[EXERCISE GOAL]: I'd like the data below restated word for word, with the pictures left out.
··· RECORDS SUPPLIED
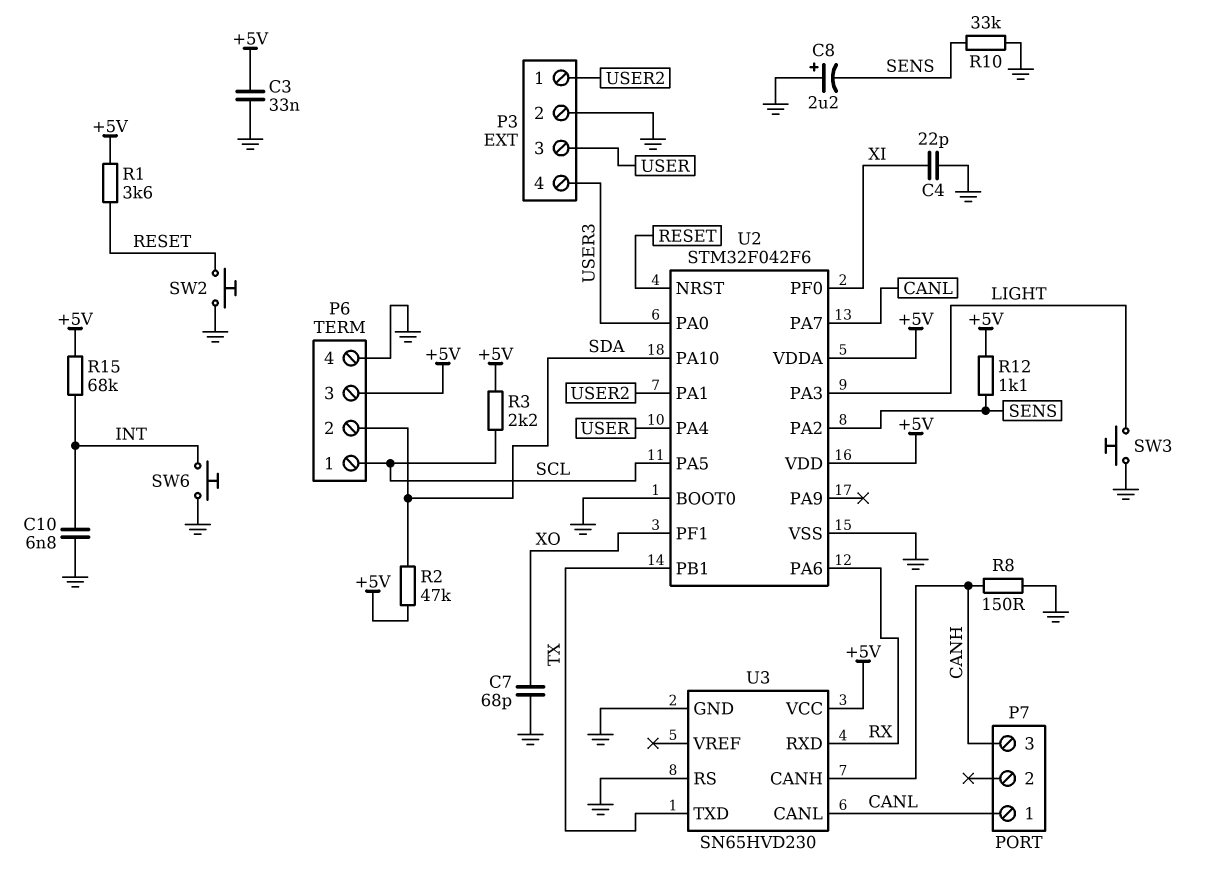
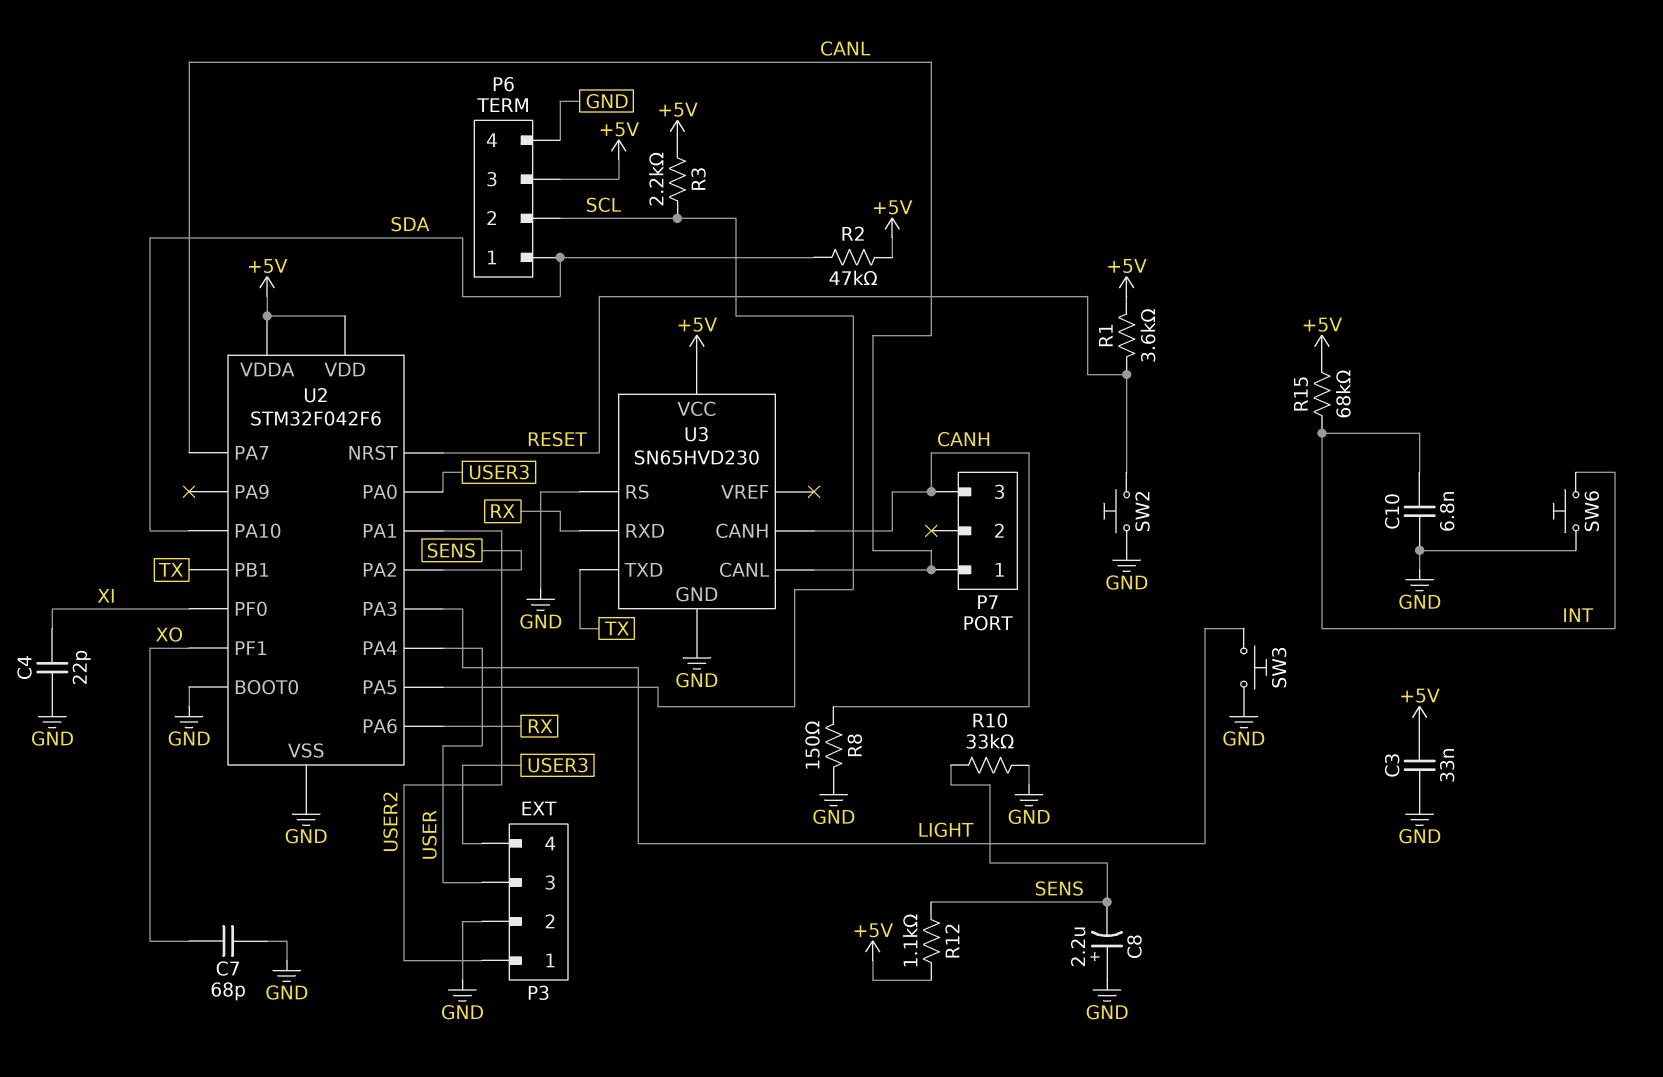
P6 pin 1: SCL -> SDA
P6 pin 2: SDA -> SCL

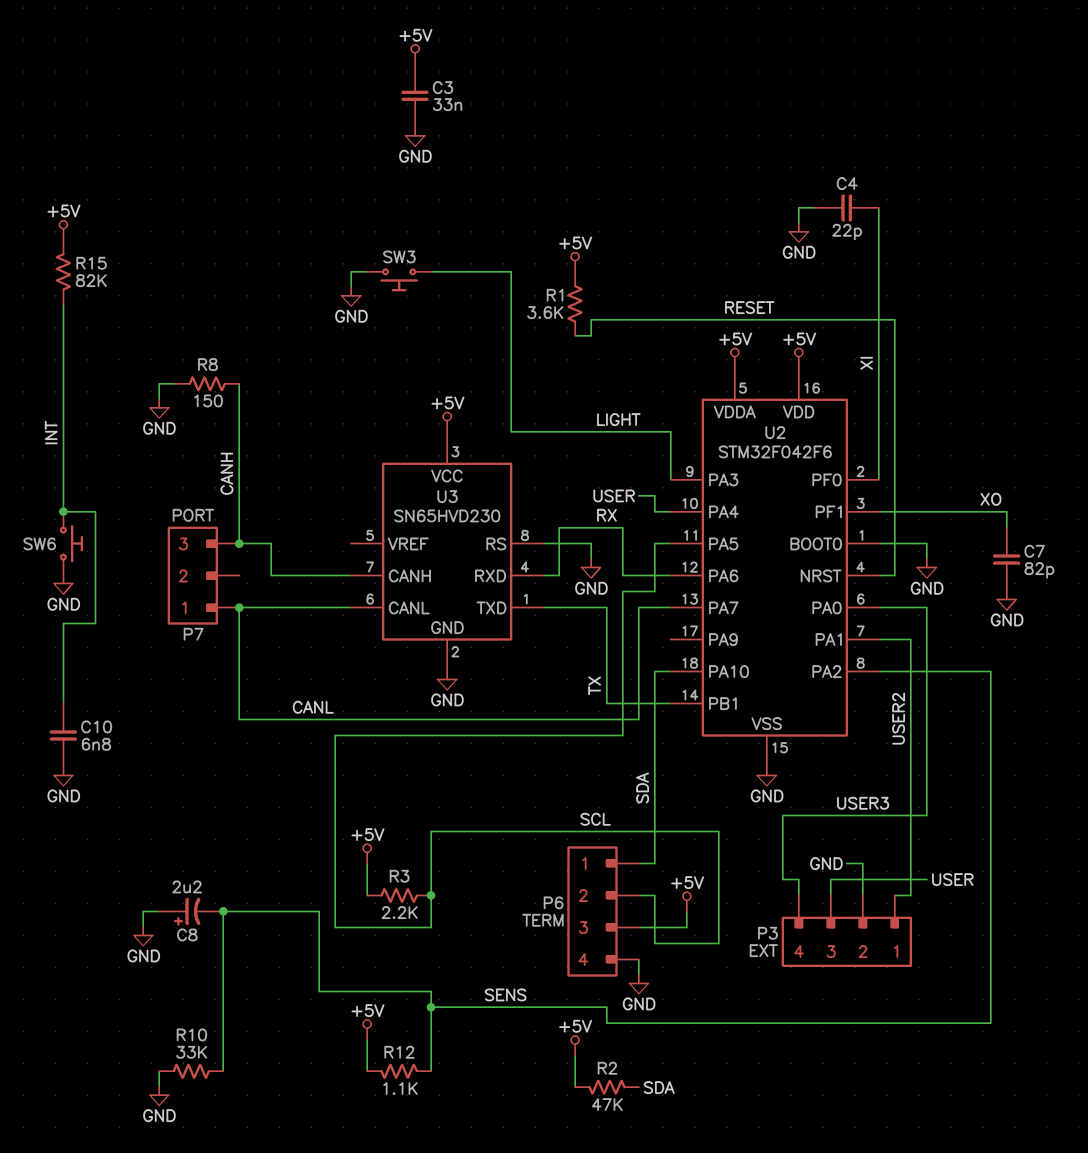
C7: 68pF (GND, XO) -> 82pF (GND, XO)
R15: 68k (+5V, INT) -> 82k (+5V, INT)
SW2: button (GND, RESET) -> none

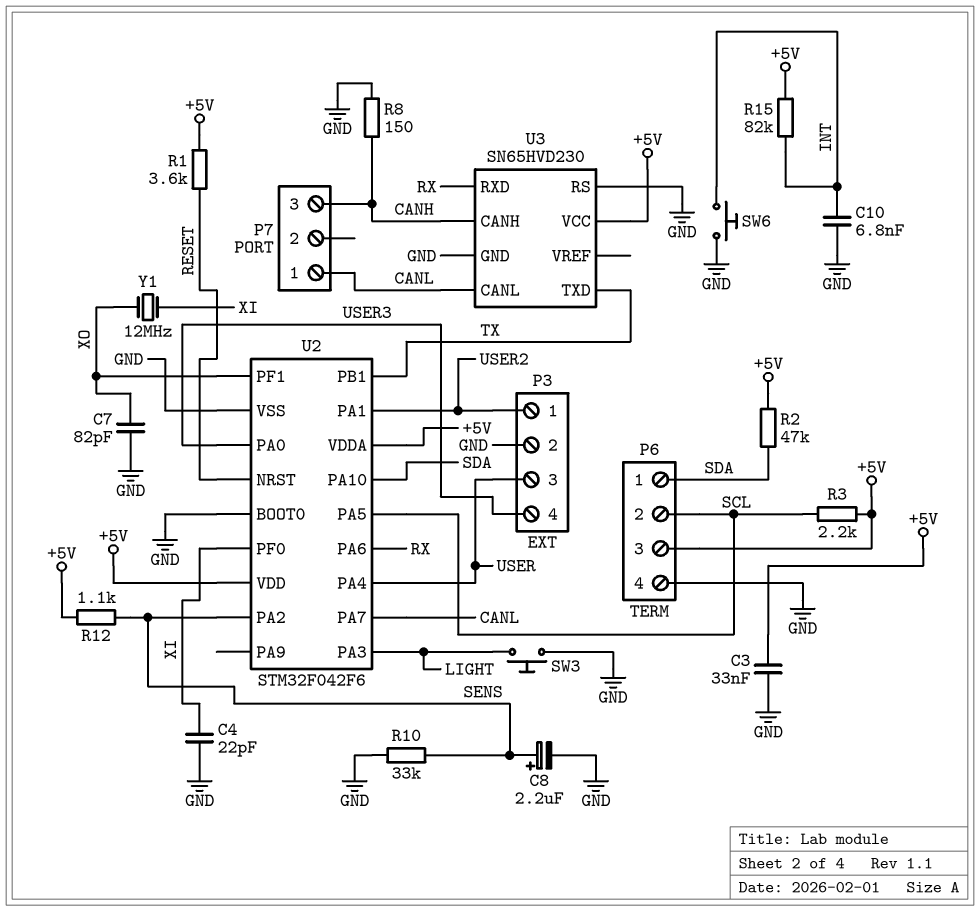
C8: 2.2uF (plus GND, minus SENS) -> 2.2uF (plus SENS, minus GND)
Y1: none -> 12MHz (XI, XO)

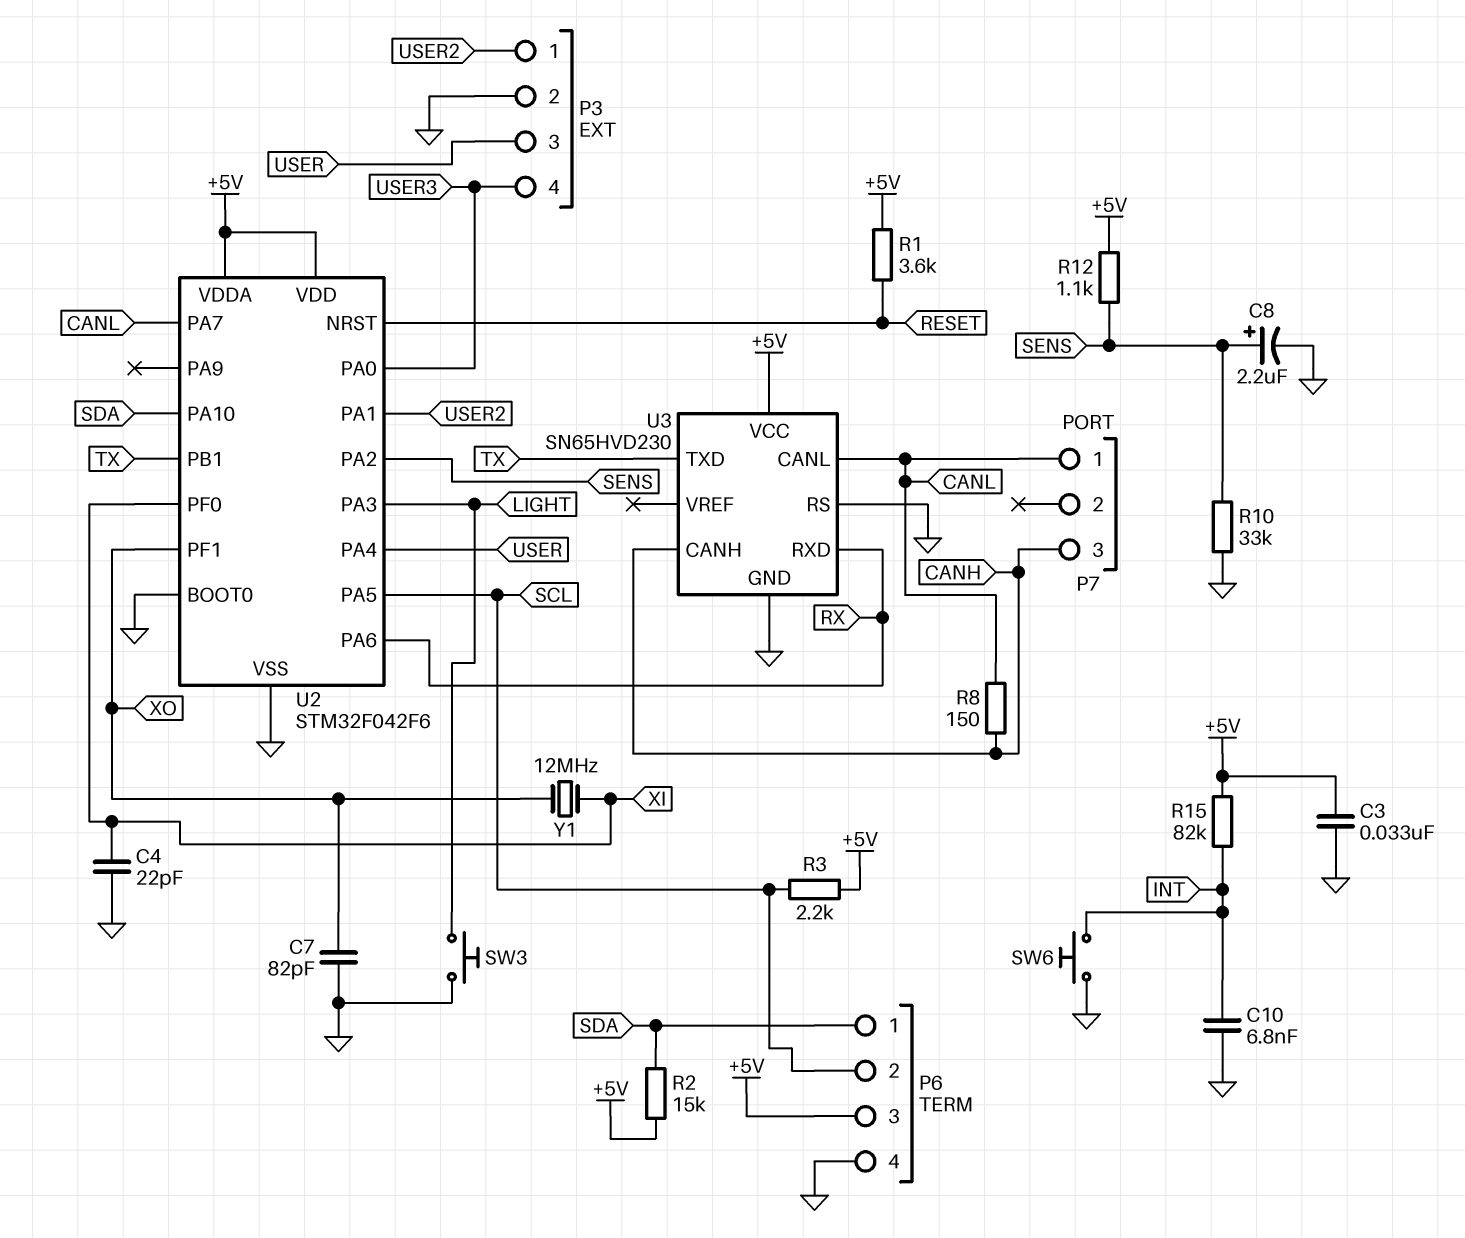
R2: 47k (+5V, SDA) -> 15k (+5V, SDA)
R8: 150 (CANH, GND) -> 150 (CANH, CANL)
······
[EXERCISE RESPONSE]:
P6 pin 1: SCL -> SDA
P6 pin 2: SDA -> SCL

C7: 68pF (GND, XO) -> 82pF (GND, XO)
R15: 68k (+5V, INT) -> 82k (+5V, INT)
SW2: button (GND, RESET) -> none

C8: 2.2uF (plus GND, minus SENS) -> 2.2uF (plus SENS, minus GND)
Y1: none -> 12MHz (XI, XO)

R2: 47k (+5V, SDA) -> 15k (+5V, SDA)
R8: 150 (CANH, GND) -> 150 (CANH, CANL)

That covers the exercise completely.